Description of the task → Check each line of the entries. Copy the ones that contain the string "pentagon".

+ + + + + + +

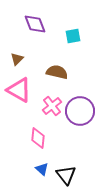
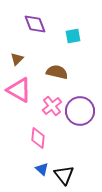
black triangle: moved 2 px left
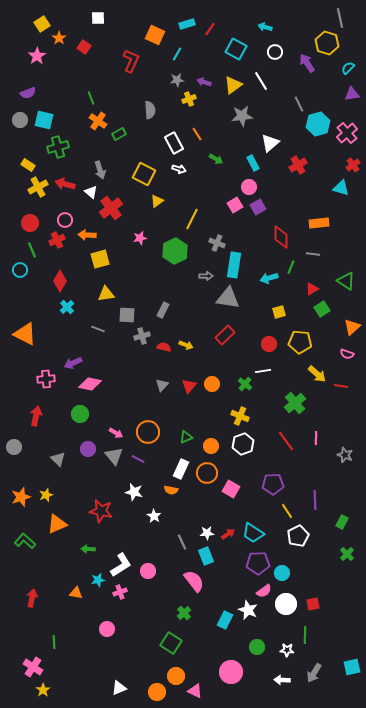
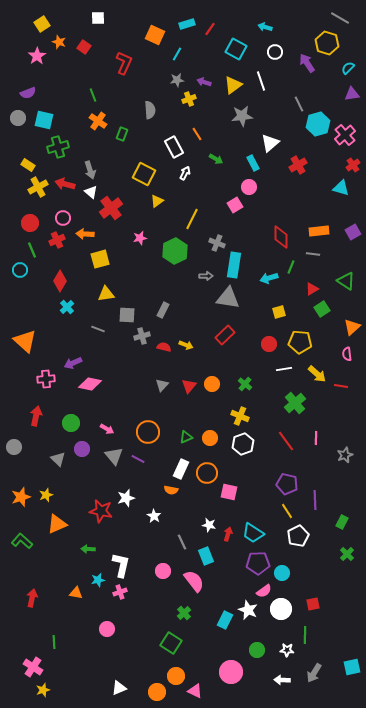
gray line at (340, 18): rotated 48 degrees counterclockwise
orange star at (59, 38): moved 4 px down; rotated 16 degrees counterclockwise
red L-shape at (131, 61): moved 7 px left, 2 px down
white line at (261, 81): rotated 12 degrees clockwise
green line at (91, 98): moved 2 px right, 3 px up
gray circle at (20, 120): moved 2 px left, 2 px up
pink cross at (347, 133): moved 2 px left, 2 px down
green rectangle at (119, 134): moved 3 px right; rotated 40 degrees counterclockwise
white rectangle at (174, 143): moved 4 px down
white arrow at (179, 169): moved 6 px right, 4 px down; rotated 80 degrees counterclockwise
gray arrow at (100, 170): moved 10 px left
purple square at (258, 207): moved 95 px right, 25 px down
pink circle at (65, 220): moved 2 px left, 2 px up
orange rectangle at (319, 223): moved 8 px down
orange arrow at (87, 235): moved 2 px left, 1 px up
orange triangle at (25, 334): moved 7 px down; rotated 15 degrees clockwise
pink semicircle at (347, 354): rotated 64 degrees clockwise
white line at (263, 371): moved 21 px right, 2 px up
green circle at (80, 414): moved 9 px left, 9 px down
pink arrow at (116, 433): moved 9 px left, 4 px up
orange circle at (211, 446): moved 1 px left, 8 px up
purple circle at (88, 449): moved 6 px left
gray star at (345, 455): rotated 28 degrees clockwise
purple pentagon at (273, 484): moved 14 px right; rotated 15 degrees clockwise
pink square at (231, 489): moved 2 px left, 3 px down; rotated 18 degrees counterclockwise
white star at (134, 492): moved 8 px left, 6 px down; rotated 30 degrees counterclockwise
white star at (207, 533): moved 2 px right, 8 px up; rotated 16 degrees clockwise
red arrow at (228, 534): rotated 40 degrees counterclockwise
green L-shape at (25, 541): moved 3 px left
white L-shape at (121, 565): rotated 45 degrees counterclockwise
pink circle at (148, 571): moved 15 px right
white circle at (286, 604): moved 5 px left, 5 px down
green circle at (257, 647): moved 3 px down
yellow star at (43, 690): rotated 16 degrees clockwise
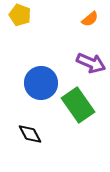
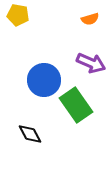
yellow pentagon: moved 2 px left; rotated 10 degrees counterclockwise
orange semicircle: rotated 24 degrees clockwise
blue circle: moved 3 px right, 3 px up
green rectangle: moved 2 px left
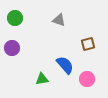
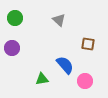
gray triangle: rotated 24 degrees clockwise
brown square: rotated 24 degrees clockwise
pink circle: moved 2 px left, 2 px down
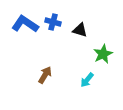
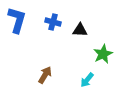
blue L-shape: moved 8 px left, 4 px up; rotated 72 degrees clockwise
black triangle: rotated 14 degrees counterclockwise
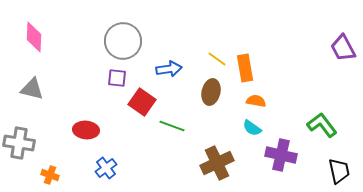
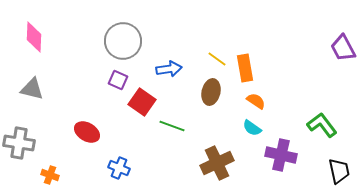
purple square: moved 1 px right, 2 px down; rotated 18 degrees clockwise
orange semicircle: rotated 24 degrees clockwise
red ellipse: moved 1 px right, 2 px down; rotated 25 degrees clockwise
blue cross: moved 13 px right; rotated 30 degrees counterclockwise
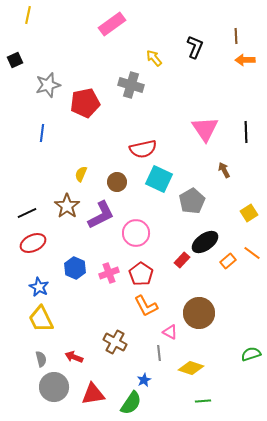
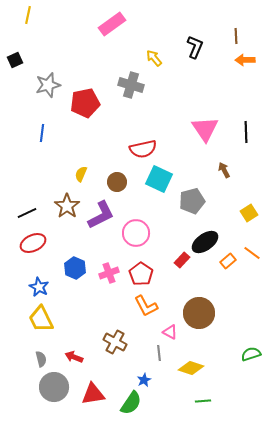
gray pentagon at (192, 201): rotated 15 degrees clockwise
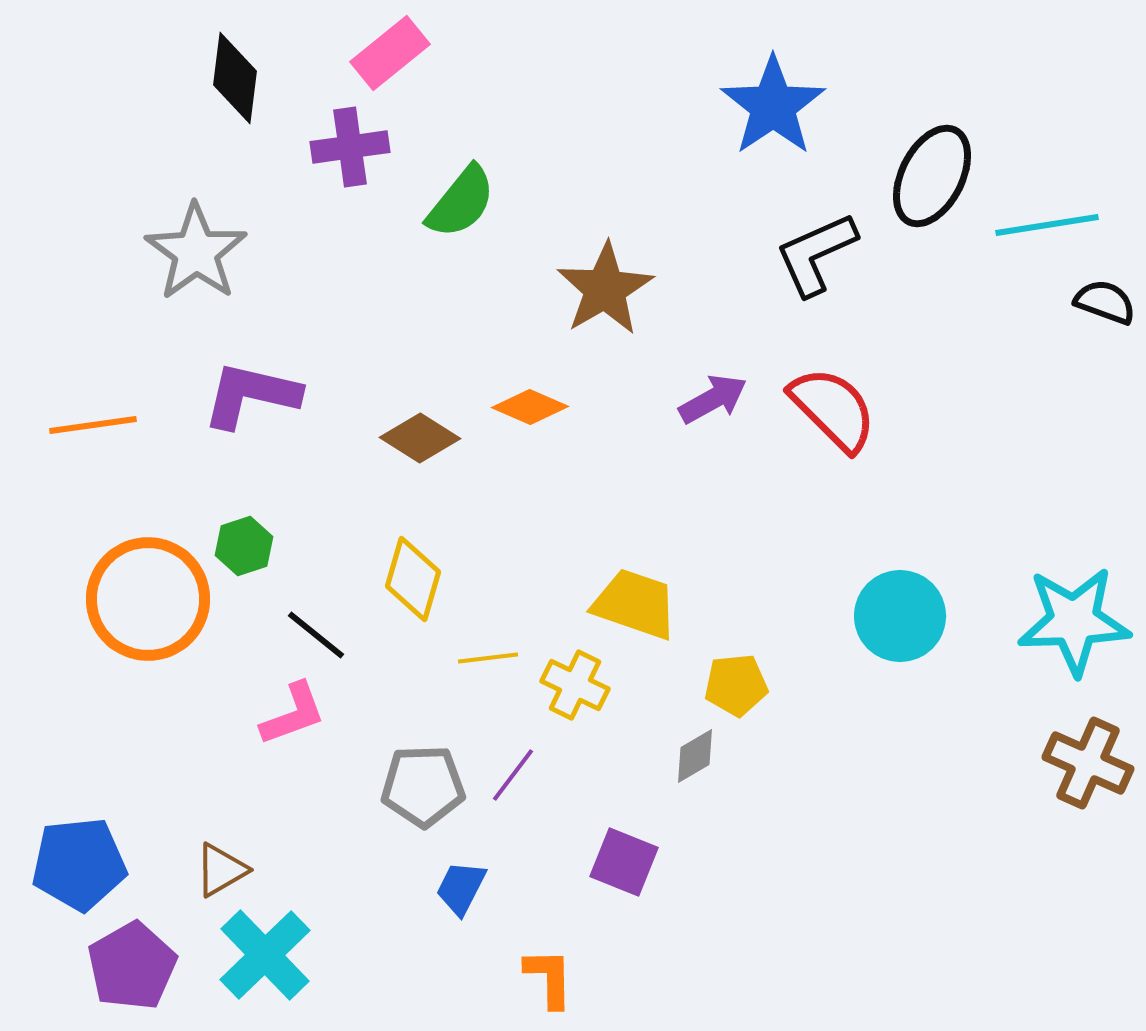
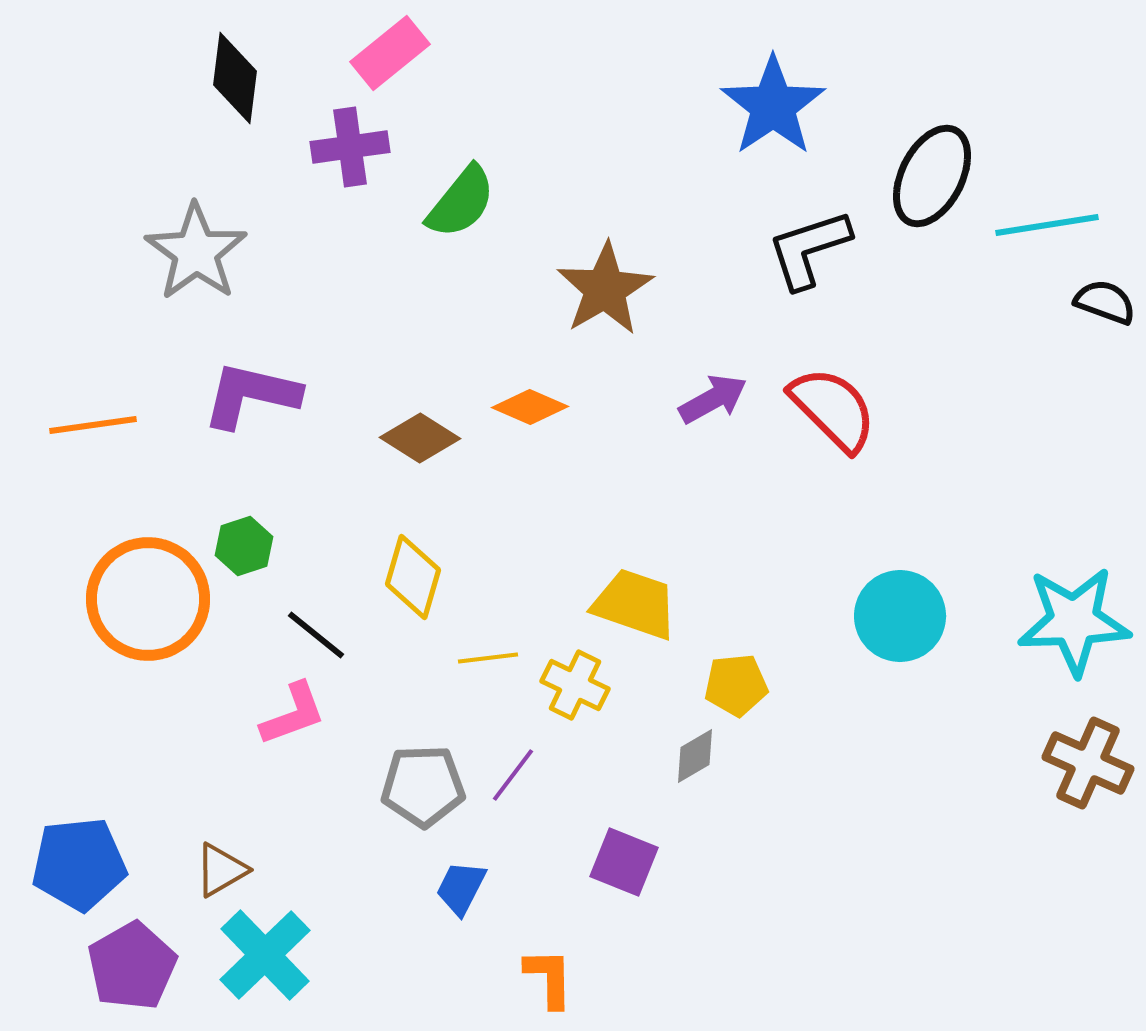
black L-shape: moved 7 px left, 5 px up; rotated 6 degrees clockwise
yellow diamond: moved 2 px up
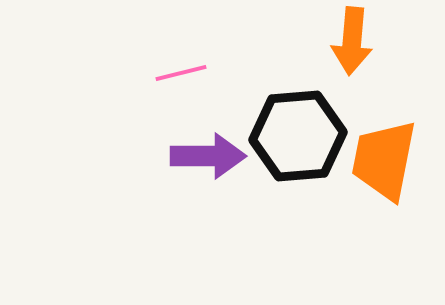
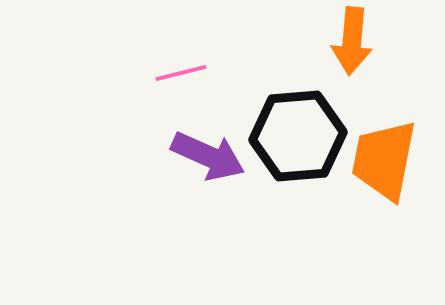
purple arrow: rotated 24 degrees clockwise
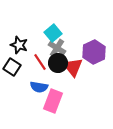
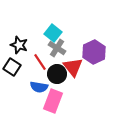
cyan square: rotated 12 degrees counterclockwise
black circle: moved 1 px left, 11 px down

+ + + + + + +

Result of this task →
purple pentagon at (273, 484): moved 14 px right; rotated 15 degrees clockwise
yellow pentagon: moved 2 px left; rotated 10 degrees counterclockwise
gray pentagon at (192, 201): rotated 15 degrees clockwise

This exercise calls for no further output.